EXERCISE BRIEF
Write out the data that follows exactly, keeping every picture out.

DATA SEGMENT

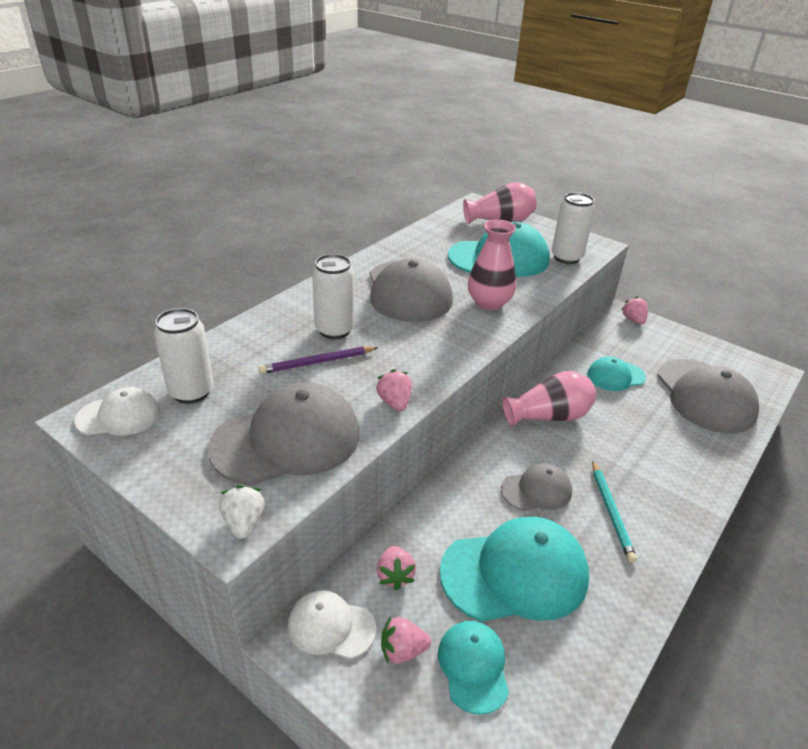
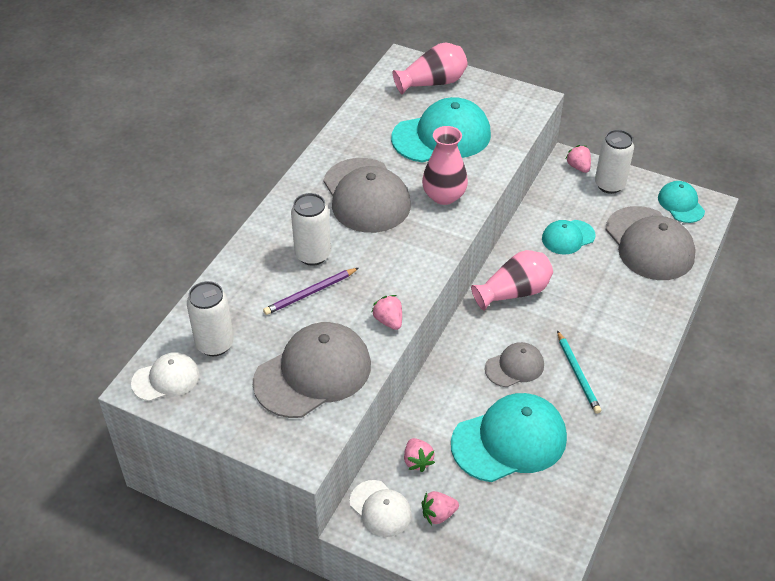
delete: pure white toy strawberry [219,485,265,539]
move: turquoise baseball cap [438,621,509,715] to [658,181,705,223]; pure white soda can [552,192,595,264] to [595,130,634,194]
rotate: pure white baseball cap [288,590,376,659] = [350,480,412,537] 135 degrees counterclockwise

RESPONSE
delete: pure white toy strawberry [219,485,265,539]
move: turquoise baseball cap [438,621,509,715] to [658,181,705,223]; pure white soda can [552,192,595,264] to [595,130,634,194]
rotate: pure white baseball cap [288,590,376,659] = [350,480,412,537] 135 degrees counterclockwise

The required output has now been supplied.